» Task to carry out
Word for word, restate all of the records.

[Scene change data]
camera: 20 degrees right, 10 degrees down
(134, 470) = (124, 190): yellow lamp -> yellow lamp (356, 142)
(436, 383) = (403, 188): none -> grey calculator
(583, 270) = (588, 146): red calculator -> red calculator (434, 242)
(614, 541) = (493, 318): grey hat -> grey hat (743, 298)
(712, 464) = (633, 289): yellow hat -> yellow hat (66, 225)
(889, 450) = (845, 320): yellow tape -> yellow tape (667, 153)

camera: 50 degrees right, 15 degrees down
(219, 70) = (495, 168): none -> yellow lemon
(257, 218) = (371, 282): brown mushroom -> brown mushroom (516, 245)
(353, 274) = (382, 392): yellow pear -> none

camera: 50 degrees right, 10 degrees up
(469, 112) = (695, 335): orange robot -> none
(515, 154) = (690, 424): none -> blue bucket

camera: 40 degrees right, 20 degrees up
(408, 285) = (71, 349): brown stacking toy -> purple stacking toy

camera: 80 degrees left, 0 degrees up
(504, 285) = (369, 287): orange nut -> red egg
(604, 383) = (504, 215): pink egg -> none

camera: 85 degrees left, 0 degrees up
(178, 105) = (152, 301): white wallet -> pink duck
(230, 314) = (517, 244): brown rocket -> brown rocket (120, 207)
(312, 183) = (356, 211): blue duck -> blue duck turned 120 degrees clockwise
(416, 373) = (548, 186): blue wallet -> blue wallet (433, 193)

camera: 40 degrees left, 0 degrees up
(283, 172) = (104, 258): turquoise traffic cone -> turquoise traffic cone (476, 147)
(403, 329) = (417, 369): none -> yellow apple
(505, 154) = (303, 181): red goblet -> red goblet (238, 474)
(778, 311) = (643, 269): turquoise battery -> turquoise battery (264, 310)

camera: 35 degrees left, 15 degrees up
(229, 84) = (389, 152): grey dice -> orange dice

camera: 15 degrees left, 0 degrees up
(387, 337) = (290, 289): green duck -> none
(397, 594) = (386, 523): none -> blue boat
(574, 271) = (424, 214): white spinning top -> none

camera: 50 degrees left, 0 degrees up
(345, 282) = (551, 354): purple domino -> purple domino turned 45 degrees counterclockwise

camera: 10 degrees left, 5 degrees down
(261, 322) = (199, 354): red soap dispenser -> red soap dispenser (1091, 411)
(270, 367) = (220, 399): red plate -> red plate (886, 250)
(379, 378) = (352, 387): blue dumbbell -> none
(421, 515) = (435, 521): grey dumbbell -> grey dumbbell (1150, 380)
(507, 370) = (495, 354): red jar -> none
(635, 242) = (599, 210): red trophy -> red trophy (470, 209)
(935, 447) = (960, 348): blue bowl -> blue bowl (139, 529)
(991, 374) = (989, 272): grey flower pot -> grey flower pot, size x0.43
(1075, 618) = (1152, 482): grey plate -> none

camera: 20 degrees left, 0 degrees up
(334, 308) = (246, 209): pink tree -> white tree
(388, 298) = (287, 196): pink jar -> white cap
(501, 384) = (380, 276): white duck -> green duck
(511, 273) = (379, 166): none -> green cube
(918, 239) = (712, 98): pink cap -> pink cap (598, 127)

» Output for this exercise
camera: 20 degrees right, 10 degrees down
(134, 470) = (124, 190): yellow lamp -> yellow lamp (356, 142)
(436, 383) = (403, 188): none -> grey calculator
(583, 270) = (588, 146): red calculator -> red calculator (434, 242)
(614, 541) = (493, 318): grey hat -> grey hat (743, 298)
(712, 464) = (633, 289): yellow hat -> yellow hat (66, 225)
(889, 450) = (845, 320): yellow tape -> yellow tape (667, 153)

camera: 50 degrees right, 15 degrees down
(219, 70) = (495, 168): none -> yellow lemon
(257, 218) = (371, 282): brown mushroom -> brown mushroom (516, 245)
(353, 274) = (382, 392): yellow pear -> none

camera: 50 degrees right, 10 degrees up
(469, 112) = (695, 335): orange robot -> none
(515, 154) = (690, 424): none -> blue bucket

camera: 40 degrees right, 20 degrees up
(408, 285) = (71, 349): brown stacking toy -> purple stacking toy

camera: 80 degrees left, 0 degrees up
(504, 285) = (369, 287): orange nut -> red egg
(604, 383) = (504, 215): pink egg -> none

camera: 85 degrees left, 0 degrees up
(178, 105) = (152, 301): white wallet -> pink duck
(230, 314) = (517, 244): brown rocket -> brown rocket (120, 207)
(312, 183) = (356, 211): blue duck -> blue duck turned 120 degrees clockwise
(416, 373) = (548, 186): blue wallet -> blue wallet (433, 193)

camera: 40 degrees left, 0 degrees up
(283, 172) = (104, 258): turquoise traffic cone -> turquoise traffic cone (476, 147)
(403, 329) = (417, 369): none -> yellow apple
(505, 154) = (303, 181): red goblet -> red goblet (238, 474)
(778, 311) = (643, 269): turquoise battery -> turquoise battery (264, 310)

camera: 35 degrees left, 15 degrees up
(229, 84) = (389, 152): grey dice -> orange dice

camera: 15 degrees left, 0 degrees up
(387, 337) = (290, 289): green duck -> none
(397, 594) = (386, 523): none -> blue boat
(574, 271) = (424, 214): white spinning top -> none

camera: 50 degrees left, 0 degrees up
(345, 282) = (551, 354): purple domino -> purple domino turned 45 degrees counterclockwise

camera: 10 degrees left, 5 degrees down
(261, 322) = (199, 354): red soap dispenser -> red soap dispenser (1091, 411)
(270, 367) = (220, 399): red plate -> red plate (886, 250)
(379, 378) = (352, 387): blue dumbbell -> none
(421, 515) = (435, 521): grey dumbbell -> grey dumbbell (1150, 380)
(507, 370) = (495, 354): red jar -> none
(635, 242) = (599, 210): red trophy -> red trophy (470, 209)
(935, 447) = (960, 348): blue bowl -> blue bowl (139, 529)
(991, 374) = (989, 272): grey flower pot -> grey flower pot, size x0.43
(1075, 618) = (1152, 482): grey plate -> none

camera: 20 degrees left, 0 degrees up
(334, 308) = (246, 209): pink tree -> white tree
(388, 298) = (287, 196): pink jar -> white cap
(501, 384) = (380, 276): white duck -> green duck
(511, 273) = (379, 166): none -> green cube
(918, 239) = (712, 98): pink cap -> pink cap (598, 127)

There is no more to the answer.